> _Exercise brief_
Please repeat, from the entries that follow, the lines from the one containing "camera: 10 degrees left, 0 degrees up" through the one containing "(612, 354) = (631, 173): blue" exactly, adding nothing.

*** Extracted information ***

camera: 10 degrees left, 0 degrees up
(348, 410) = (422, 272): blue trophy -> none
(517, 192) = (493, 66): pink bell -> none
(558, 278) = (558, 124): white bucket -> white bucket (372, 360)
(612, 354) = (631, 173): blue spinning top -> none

*** End of Extracted information ***
*** Extracted information ***

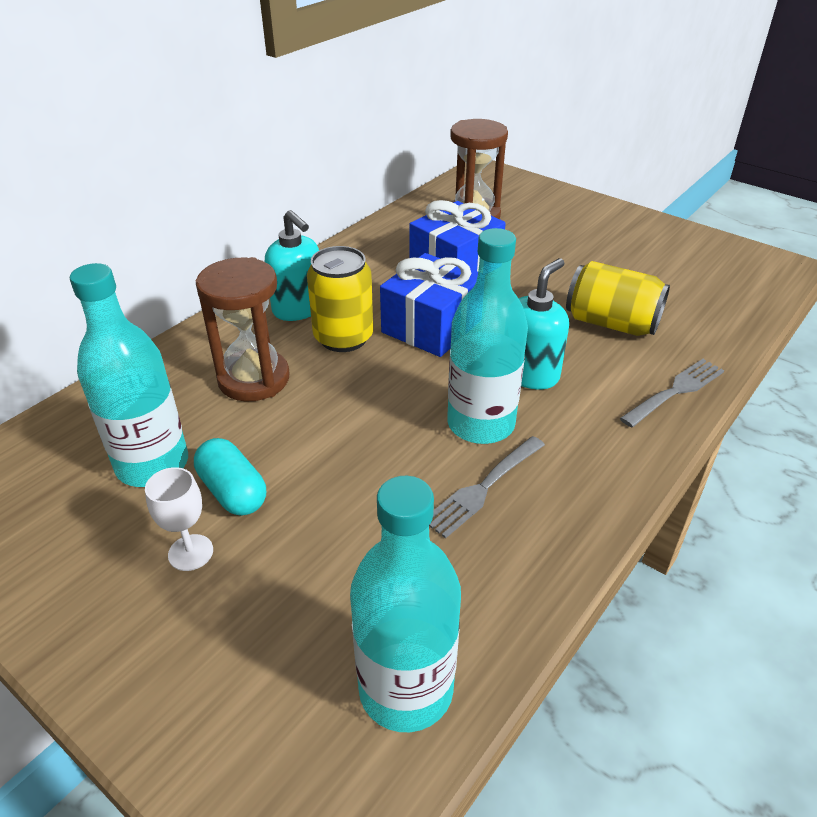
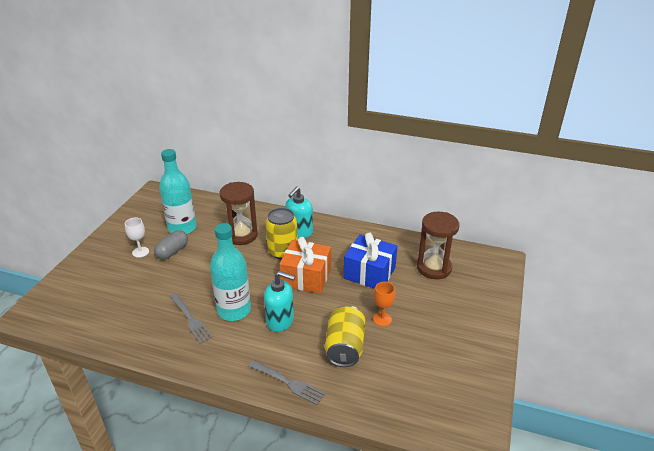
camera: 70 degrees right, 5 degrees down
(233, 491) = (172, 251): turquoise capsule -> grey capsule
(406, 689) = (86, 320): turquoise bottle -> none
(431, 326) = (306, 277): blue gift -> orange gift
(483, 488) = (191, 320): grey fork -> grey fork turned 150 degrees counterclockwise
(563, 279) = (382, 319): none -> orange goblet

*** End of Extracted information ***
*** Extracted information ***

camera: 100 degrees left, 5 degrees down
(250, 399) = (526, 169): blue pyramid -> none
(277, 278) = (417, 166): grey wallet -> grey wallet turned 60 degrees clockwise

*** End of Extracted information ***

> _Answer section_
camera: 10 degrees left, 0 degrees up
(348, 410) = (422, 272): blue trophy -> none
(517, 192) = (493, 66): pink bell -> none
(558, 278) = (558, 124): white bucket -> white bucket (372, 360)
(612, 354) = (631, 173): blue spinning top -> none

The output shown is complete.